Update the items so that every "coordinate" becomes "location", with nothing else changed. Leave the pictures out of your answer.

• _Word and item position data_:
start

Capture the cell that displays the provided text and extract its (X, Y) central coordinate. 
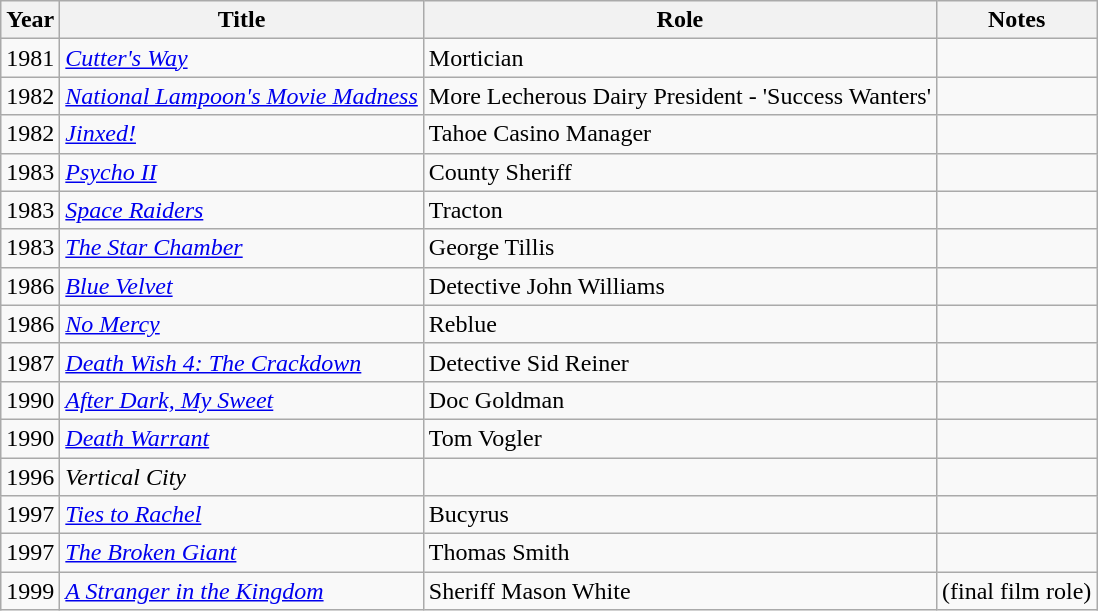
County Sheriff (680, 172)
George Tillis (680, 248)
Ties to Rachel (242, 515)
Doc Goldman (680, 400)
1999 (30, 591)
Space Raiders (242, 210)
Tom Vogler (680, 438)
Notes (1017, 20)
1996 (30, 477)
After Dark, My Sweet (242, 400)
Role (680, 20)
Death Wish 4: The Crackdown (242, 362)
1981 (30, 58)
Tracton (680, 210)
Detective Sid Reiner (680, 362)
Tahoe Casino Manager (680, 134)
1987 (30, 362)
Title (242, 20)
Death Warrant (242, 438)
No Mercy (242, 324)
Vertical City (242, 477)
Jinxed! (242, 134)
More Lecherous Dairy President - 'Success Wanters' (680, 96)
A Stranger in the Kingdom (242, 591)
Bucyrus (680, 515)
The Star Chamber (242, 248)
Detective John Williams (680, 286)
Sheriff Mason White (680, 591)
The Broken Giant (242, 553)
Thomas Smith (680, 553)
(final film role) (1017, 591)
Year (30, 20)
Psycho II (242, 172)
National Lampoon's Movie Madness (242, 96)
Cutter's Way (242, 58)
Blue Velvet (242, 286)
Reblue (680, 324)
Mortician (680, 58)
Determine the (X, Y) coordinate at the center of the cell enclosing the given text.  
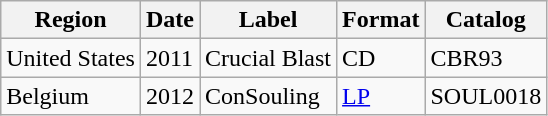
ConSouling (268, 96)
Region (71, 20)
CBR93 (486, 58)
2011 (170, 58)
Crucial Blast (268, 58)
Belgium (71, 96)
Label (268, 20)
LP (381, 96)
CD (381, 58)
2012 (170, 96)
Format (381, 20)
SOUL0018 (486, 96)
Catalog (486, 20)
United States (71, 58)
Date (170, 20)
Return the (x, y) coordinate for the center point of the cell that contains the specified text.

end

• _EXERCISE RESULT_:
Capture the cell that displays the provided text and extract its (X, Y) central location. 
County Sheriff (680, 172)
George Tillis (680, 248)
Ties to Rachel (242, 515)
Doc Goldman (680, 400)
1999 (30, 591)
Space Raiders (242, 210)
Tom Vogler (680, 438)
Notes (1017, 20)
1996 (30, 477)
After Dark, My Sweet (242, 400)
Role (680, 20)
Death Wish 4: The Crackdown (242, 362)
1981 (30, 58)
Tracton (680, 210)
Detective Sid Reiner (680, 362)
Tahoe Casino Manager (680, 134)
1987 (30, 362)
Title (242, 20)
Death Warrant (242, 438)
No Mercy (242, 324)
Vertical City (242, 477)
Jinxed! (242, 134)
More Lecherous Dairy President - 'Success Wanters' (680, 96)
A Stranger in the Kingdom (242, 591)
Bucyrus (680, 515)
The Star Chamber (242, 248)
Detective John Williams (680, 286)
Sheriff Mason White (680, 591)
The Broken Giant (242, 553)
Thomas Smith (680, 553)
(final film role) (1017, 591)
Year (30, 20)
Psycho II (242, 172)
National Lampoon's Movie Madness (242, 96)
Cutter's Way (242, 58)
Blue Velvet (242, 286)
Reblue (680, 324)
Mortician (680, 58)
Determine the (X, Y) location at the center of the cell enclosing the given text.  
ConSouling (268, 96)
Region (71, 20)
CBR93 (486, 58)
2011 (170, 58)
Crucial Blast (268, 58)
Belgium (71, 96)
Label (268, 20)
LP (381, 96)
CD (381, 58)
2012 (170, 96)
Format (381, 20)
SOUL0018 (486, 96)
Catalog (486, 20)
United States (71, 58)
Date (170, 20)
Return the (x, y) location for the center point of the cell that contains the specified text.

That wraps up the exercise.